=== Section Start ===

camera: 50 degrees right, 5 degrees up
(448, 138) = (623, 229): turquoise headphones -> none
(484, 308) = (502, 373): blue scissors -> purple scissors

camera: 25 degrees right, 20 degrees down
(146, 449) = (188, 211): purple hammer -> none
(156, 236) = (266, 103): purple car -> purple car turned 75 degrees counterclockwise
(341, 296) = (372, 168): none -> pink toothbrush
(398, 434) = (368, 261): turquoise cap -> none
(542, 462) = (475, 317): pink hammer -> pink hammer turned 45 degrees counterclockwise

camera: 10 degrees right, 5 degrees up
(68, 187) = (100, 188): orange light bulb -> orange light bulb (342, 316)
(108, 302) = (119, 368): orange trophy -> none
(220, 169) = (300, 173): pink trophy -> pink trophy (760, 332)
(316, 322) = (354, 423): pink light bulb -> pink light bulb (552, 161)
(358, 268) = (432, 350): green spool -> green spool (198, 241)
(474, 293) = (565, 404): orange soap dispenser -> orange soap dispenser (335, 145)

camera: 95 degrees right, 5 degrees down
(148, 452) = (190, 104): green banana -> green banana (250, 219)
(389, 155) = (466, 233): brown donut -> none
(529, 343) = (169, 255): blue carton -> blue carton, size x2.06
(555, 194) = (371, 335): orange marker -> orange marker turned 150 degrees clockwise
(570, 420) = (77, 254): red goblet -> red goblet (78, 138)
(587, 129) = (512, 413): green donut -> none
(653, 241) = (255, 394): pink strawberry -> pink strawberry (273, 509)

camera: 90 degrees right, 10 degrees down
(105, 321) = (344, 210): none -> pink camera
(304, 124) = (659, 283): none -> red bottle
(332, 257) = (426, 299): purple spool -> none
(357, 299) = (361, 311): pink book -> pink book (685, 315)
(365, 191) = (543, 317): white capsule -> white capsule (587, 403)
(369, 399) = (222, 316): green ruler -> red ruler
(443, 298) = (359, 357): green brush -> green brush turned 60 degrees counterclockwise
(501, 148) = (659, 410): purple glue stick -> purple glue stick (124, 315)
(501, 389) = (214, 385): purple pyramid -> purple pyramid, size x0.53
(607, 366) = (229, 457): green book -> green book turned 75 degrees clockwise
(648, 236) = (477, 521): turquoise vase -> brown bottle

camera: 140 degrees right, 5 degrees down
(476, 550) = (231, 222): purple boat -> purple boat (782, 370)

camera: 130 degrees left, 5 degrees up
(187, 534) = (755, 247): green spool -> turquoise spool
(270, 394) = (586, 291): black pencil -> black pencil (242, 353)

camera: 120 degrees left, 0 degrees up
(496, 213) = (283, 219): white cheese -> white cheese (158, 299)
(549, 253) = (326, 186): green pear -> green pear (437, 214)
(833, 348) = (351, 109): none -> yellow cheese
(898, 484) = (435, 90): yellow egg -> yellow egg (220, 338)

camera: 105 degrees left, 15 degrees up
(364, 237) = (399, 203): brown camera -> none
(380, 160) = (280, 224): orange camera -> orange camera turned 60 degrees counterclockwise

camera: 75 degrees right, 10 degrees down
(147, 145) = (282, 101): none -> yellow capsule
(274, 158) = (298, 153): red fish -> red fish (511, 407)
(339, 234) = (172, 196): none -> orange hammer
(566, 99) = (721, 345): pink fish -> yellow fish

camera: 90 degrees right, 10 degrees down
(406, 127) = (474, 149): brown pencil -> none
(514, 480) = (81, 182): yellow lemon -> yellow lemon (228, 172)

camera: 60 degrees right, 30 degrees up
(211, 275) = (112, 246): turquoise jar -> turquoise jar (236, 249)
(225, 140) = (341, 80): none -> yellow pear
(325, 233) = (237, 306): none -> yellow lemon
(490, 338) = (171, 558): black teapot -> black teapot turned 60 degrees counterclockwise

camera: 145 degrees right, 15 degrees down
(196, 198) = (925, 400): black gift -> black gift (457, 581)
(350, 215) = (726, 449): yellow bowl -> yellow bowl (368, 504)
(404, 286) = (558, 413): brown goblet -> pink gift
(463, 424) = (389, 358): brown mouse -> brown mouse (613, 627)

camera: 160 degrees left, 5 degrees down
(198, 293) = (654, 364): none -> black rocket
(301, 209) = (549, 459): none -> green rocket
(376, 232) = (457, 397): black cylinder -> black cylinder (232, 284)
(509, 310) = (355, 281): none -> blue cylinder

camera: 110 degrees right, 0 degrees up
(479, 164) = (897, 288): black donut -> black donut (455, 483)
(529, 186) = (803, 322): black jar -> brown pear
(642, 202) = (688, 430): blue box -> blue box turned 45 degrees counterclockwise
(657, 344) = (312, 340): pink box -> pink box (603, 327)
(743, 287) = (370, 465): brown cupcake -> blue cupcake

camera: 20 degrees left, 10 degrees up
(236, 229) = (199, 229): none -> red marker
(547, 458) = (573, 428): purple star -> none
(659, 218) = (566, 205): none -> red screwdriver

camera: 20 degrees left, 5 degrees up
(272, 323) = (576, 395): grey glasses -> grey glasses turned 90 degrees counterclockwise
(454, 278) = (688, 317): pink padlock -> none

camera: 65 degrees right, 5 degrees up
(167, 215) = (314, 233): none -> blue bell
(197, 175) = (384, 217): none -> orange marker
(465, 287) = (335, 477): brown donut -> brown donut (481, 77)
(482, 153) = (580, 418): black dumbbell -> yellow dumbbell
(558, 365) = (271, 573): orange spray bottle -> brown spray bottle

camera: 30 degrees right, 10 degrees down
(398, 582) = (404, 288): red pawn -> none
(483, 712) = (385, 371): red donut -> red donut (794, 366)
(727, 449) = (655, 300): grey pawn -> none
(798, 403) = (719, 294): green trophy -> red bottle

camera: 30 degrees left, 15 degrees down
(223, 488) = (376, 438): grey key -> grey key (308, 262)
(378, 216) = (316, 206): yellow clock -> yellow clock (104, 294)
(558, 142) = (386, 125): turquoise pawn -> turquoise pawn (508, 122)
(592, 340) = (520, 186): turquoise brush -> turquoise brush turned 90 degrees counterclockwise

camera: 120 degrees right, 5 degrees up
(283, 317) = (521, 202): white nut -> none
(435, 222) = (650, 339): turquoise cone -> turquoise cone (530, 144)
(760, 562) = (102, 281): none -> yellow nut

=== Section End ===

§ **Description of the task**: Filter the records above for "green" and copy every matching line.

§ **Finished task**:
(358, 268) = (432, 350): green spool -> green spool (198, 241)
(148, 452) = (190, 104): green banana -> green banana (250, 219)
(587, 129) = (512, 413): green donut -> none
(369, 399) = (222, 316): green ruler -> red ruler
(443, 298) = (359, 357): green brush -> green brush turned 60 degrees counterclockwise
(607, 366) = (229, 457): green book -> green book turned 75 degrees clockwise
(187, 534) = (755, 247): green spool -> turquoise spool
(549, 253) = (326, 186): green pear -> green pear (437, 214)
(301, 209) = (549, 459): none -> green rocket
(798, 403) = (719, 294): green trophy -> red bottle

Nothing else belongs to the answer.